** Supplied records follows **

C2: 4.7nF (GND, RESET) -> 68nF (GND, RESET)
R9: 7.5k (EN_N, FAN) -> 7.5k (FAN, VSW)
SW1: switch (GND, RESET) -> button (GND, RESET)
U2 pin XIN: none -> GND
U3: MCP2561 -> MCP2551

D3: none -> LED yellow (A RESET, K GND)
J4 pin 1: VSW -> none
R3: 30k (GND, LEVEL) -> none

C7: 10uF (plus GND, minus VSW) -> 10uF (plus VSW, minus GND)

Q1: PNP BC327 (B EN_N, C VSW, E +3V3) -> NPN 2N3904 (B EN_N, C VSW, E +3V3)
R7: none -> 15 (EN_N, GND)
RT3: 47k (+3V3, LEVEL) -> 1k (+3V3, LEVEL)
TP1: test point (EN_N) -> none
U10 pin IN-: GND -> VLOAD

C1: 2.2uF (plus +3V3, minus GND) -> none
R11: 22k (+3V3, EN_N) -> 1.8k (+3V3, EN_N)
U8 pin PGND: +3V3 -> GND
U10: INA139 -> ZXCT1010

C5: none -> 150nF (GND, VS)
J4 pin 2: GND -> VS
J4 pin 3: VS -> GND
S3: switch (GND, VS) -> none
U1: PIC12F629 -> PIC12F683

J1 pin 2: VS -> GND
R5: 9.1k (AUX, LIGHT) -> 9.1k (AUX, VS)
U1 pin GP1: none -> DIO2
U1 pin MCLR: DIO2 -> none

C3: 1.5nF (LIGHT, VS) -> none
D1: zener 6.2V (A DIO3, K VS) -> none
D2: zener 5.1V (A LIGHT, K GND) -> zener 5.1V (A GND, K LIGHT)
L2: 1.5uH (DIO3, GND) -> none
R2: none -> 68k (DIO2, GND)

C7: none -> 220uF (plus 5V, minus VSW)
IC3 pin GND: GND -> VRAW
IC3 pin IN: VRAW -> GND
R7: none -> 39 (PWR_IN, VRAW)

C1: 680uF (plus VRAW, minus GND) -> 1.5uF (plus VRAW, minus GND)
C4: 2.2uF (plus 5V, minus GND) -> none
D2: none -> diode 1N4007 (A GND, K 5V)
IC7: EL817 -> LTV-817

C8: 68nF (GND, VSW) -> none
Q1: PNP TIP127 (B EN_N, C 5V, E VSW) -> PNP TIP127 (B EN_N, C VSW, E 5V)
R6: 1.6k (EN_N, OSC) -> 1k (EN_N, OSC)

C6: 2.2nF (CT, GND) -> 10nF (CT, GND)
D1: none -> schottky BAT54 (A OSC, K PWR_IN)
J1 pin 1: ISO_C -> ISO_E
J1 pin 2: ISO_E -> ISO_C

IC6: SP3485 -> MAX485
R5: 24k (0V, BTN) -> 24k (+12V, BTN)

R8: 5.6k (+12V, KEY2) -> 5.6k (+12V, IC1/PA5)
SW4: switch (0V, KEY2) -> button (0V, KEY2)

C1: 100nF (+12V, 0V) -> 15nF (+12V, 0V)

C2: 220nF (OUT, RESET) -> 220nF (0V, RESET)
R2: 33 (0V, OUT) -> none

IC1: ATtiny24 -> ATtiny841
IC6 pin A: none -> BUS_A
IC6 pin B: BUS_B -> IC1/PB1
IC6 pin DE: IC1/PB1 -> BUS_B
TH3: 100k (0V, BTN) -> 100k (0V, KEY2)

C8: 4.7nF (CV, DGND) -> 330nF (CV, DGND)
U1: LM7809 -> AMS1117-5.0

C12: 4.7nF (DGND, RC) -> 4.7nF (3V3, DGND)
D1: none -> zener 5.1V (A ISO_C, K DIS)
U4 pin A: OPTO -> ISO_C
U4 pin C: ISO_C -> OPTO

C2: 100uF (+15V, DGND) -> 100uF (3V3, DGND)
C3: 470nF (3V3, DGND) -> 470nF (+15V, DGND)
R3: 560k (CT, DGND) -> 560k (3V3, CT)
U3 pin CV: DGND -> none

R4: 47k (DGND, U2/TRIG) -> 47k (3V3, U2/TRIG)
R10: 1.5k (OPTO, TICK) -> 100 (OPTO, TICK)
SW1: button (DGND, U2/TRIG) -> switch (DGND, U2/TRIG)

** End of Supplied records **

What needs duplicating is the run of lines from the one containing "J4 pin 2: GND -> VS" through the last line of the entries above, exact and complete.

J4 pin 2: GND -> VS
J4 pin 3: VS -> GND
S3: switch (GND, VS) -> none
U1: PIC12F629 -> PIC12F683

J1 pin 2: VS -> GND
R5: 9.1k (AUX, LIGHT) -> 9.1k (AUX, VS)
U1 pin GP1: none -> DIO2
U1 pin MCLR: DIO2 -> none

C3: 1.5nF (LIGHT, VS) -> none
D1: zener 6.2V (A DIO3, K VS) -> none
D2: zener 5.1V (A LIGHT, K GND) -> zener 5.1V (A GND, K LIGHT)
L2: 1.5uH (DIO3, GND) -> none
R2: none -> 68k (DIO2, GND)

C7: none -> 220uF (plus 5V, minus VSW)
IC3 pin GND: GND -> VRAW
IC3 pin IN: VRAW -> GND
R7: none -> 39 (PWR_IN, VRAW)

C1: 680uF (plus VRAW, minus GND) -> 1.5uF (plus VRAW, minus GND)
C4: 2.2uF (plus 5V, minus GND) -> none
D2: none -> diode 1N4007 (A GND, K 5V)
IC7: EL817 -> LTV-817

C8: 68nF (GND, VSW) -> none
Q1: PNP TIP127 (B EN_N, C 5V, E VSW) -> PNP TIP127 (B EN_N, C VSW, E 5V)
R6: 1.6k (EN_N, OSC) -> 1k (EN_N, OSC)

C6: 2.2nF (CT, GND) -> 10nF (CT, GND)
D1: none -> schottky BAT54 (A OSC, K PWR_IN)
J1 pin 1: ISO_C -> ISO_E
J1 pin 2: ISO_E -> ISO_C

IC6: SP3485 -> MAX485
R5: 24k (0V, BTN) -> 24k (+12V, BTN)

R8: 5.6k (+12V, KEY2) -> 5.6k (+12V, IC1/PA5)
SW4: switch (0V, KEY2) -> button (0V, KEY2)

C1: 100nF (+12V, 0V) -> 15nF (+12V, 0V)

C2: 220nF (OUT, RESET) -> 220nF (0V, RESET)
R2: 33 (0V, OUT) -> none

IC1: ATtiny24 -> ATtiny841
IC6 pin A: none -> BUS_A
IC6 pin B: BUS_B -> IC1/PB1
IC6 pin DE: IC1/PB1 -> BUS_B
TH3: 100k (0V, BTN) -> 100k (0V, KEY2)

C8: 4.7nF (CV, DGND) -> 330nF (CV, DGND)
U1: LM7809 -> AMS1117-5.0

C12: 4.7nF (DGND, RC) -> 4.7nF (3V3, DGND)
D1: none -> zener 5.1V (A ISO_C, K DIS)
U4 pin A: OPTO -> ISO_C
U4 pin C: ISO_C -> OPTO

C2: 100uF (+15V, DGND) -> 100uF (3V3, DGND)
C3: 470nF (3V3, DGND) -> 470nF (+15V, DGND)
R3: 560k (CT, DGND) -> 560k (3V3, CT)
U3 pin CV: DGND -> none

R4: 47k (DGND, U2/TRIG) -> 47k (3V3, U2/TRIG)
R10: 1.5k (OPTO, TICK) -> 100 (OPTO, TICK)
SW1: button (DGND, U2/TRIG) -> switch (DGND, U2/TRIG)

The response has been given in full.